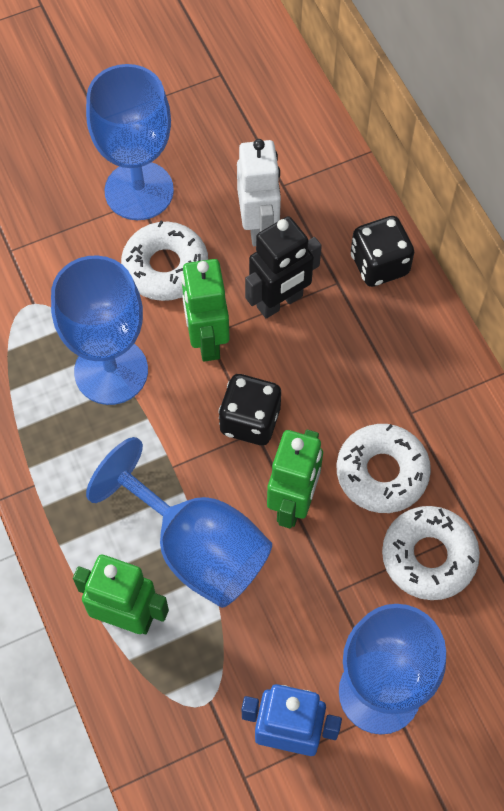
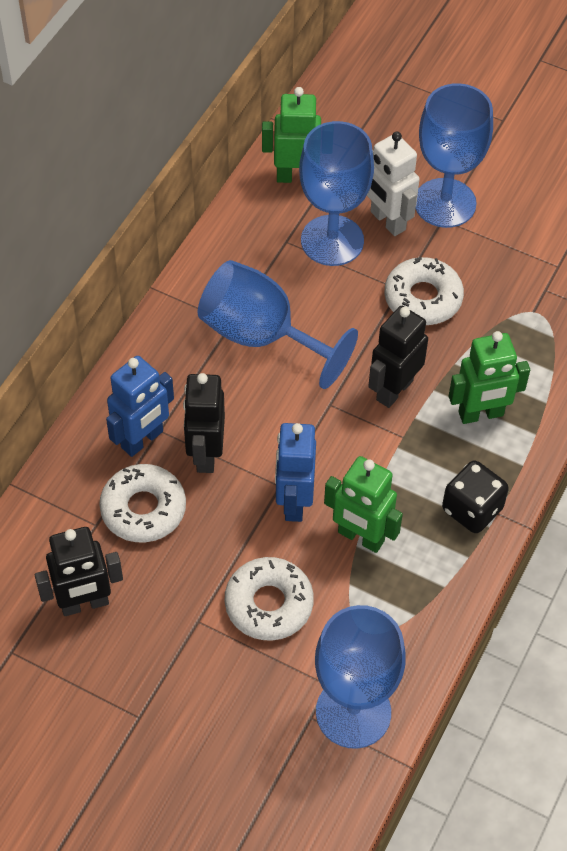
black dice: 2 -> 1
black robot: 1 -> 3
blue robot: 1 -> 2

---

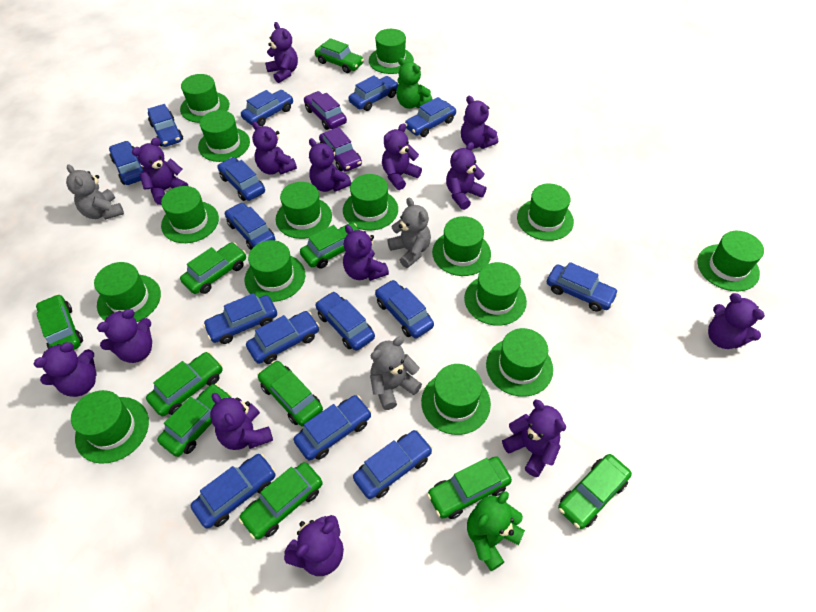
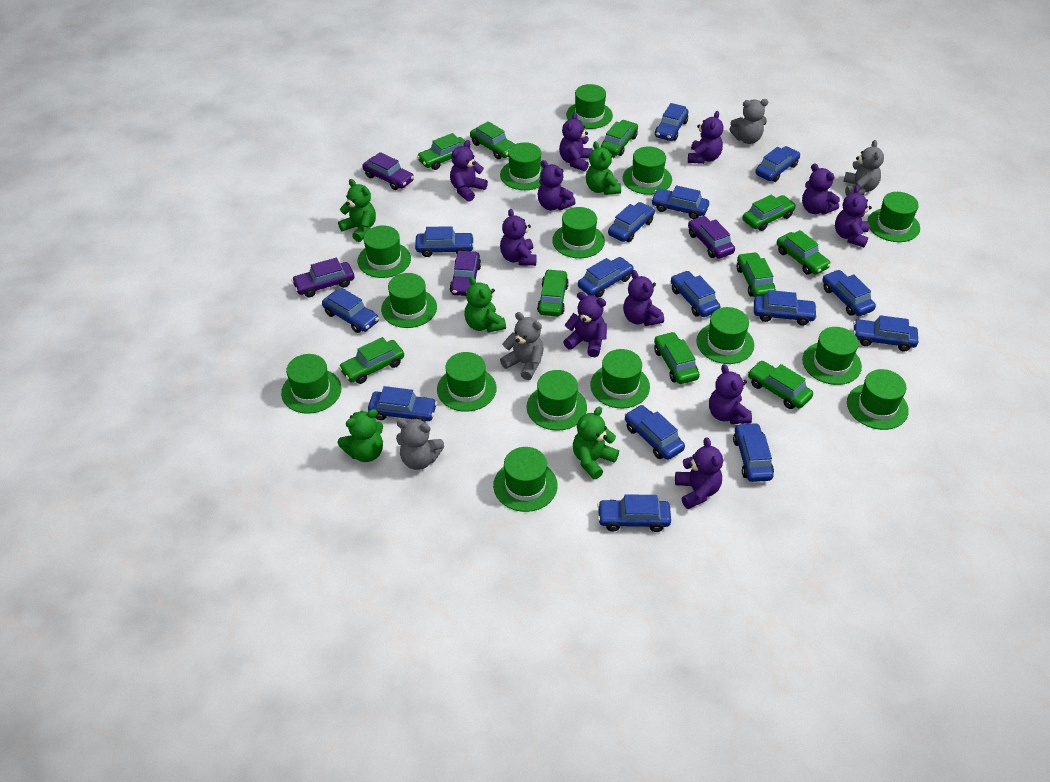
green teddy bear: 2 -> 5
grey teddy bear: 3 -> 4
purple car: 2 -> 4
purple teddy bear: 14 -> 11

--

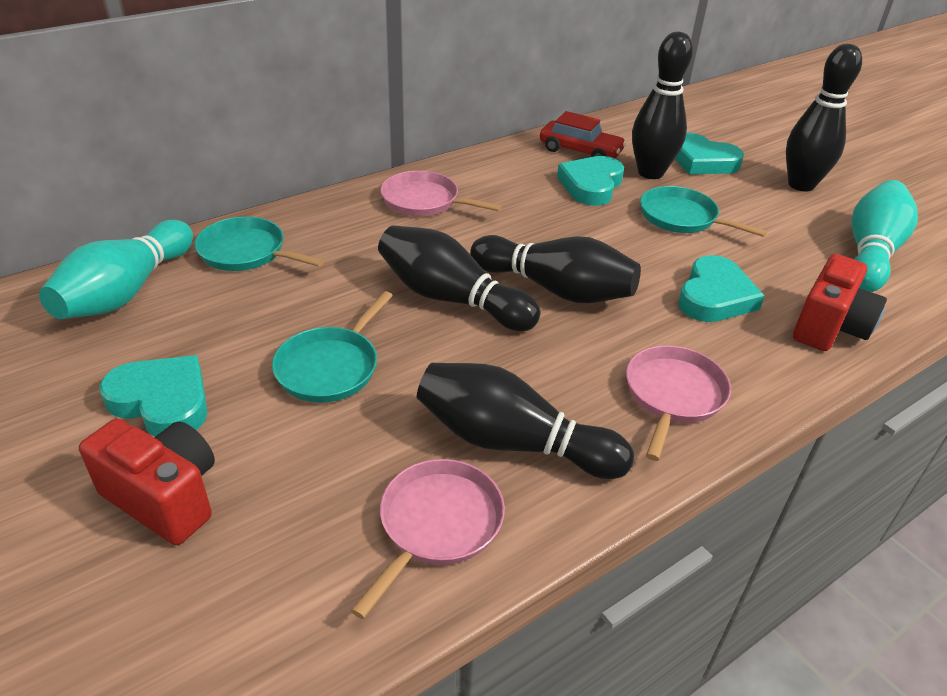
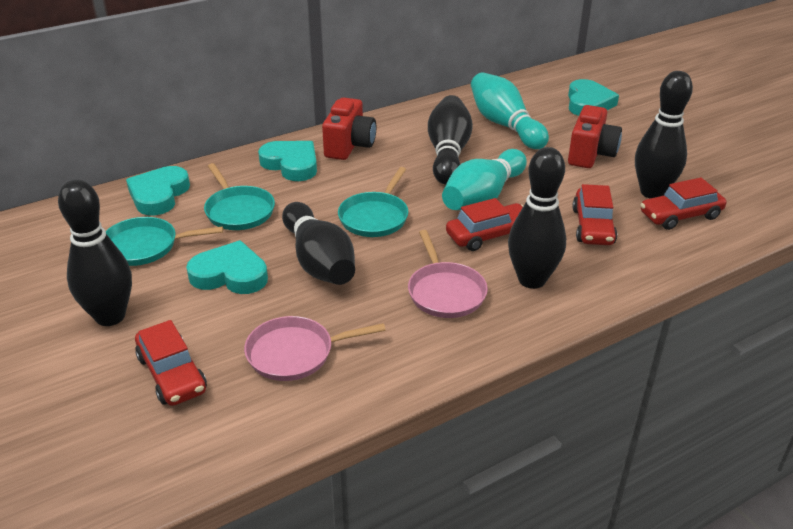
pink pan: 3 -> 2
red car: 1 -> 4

▸ Work instructions: Scan the material above for the string "bear". Return each line where it occurs.

▸ Solution to this exercise:
green teddy bear: 2 -> 5
grey teddy bear: 3 -> 4
purple teddy bear: 14 -> 11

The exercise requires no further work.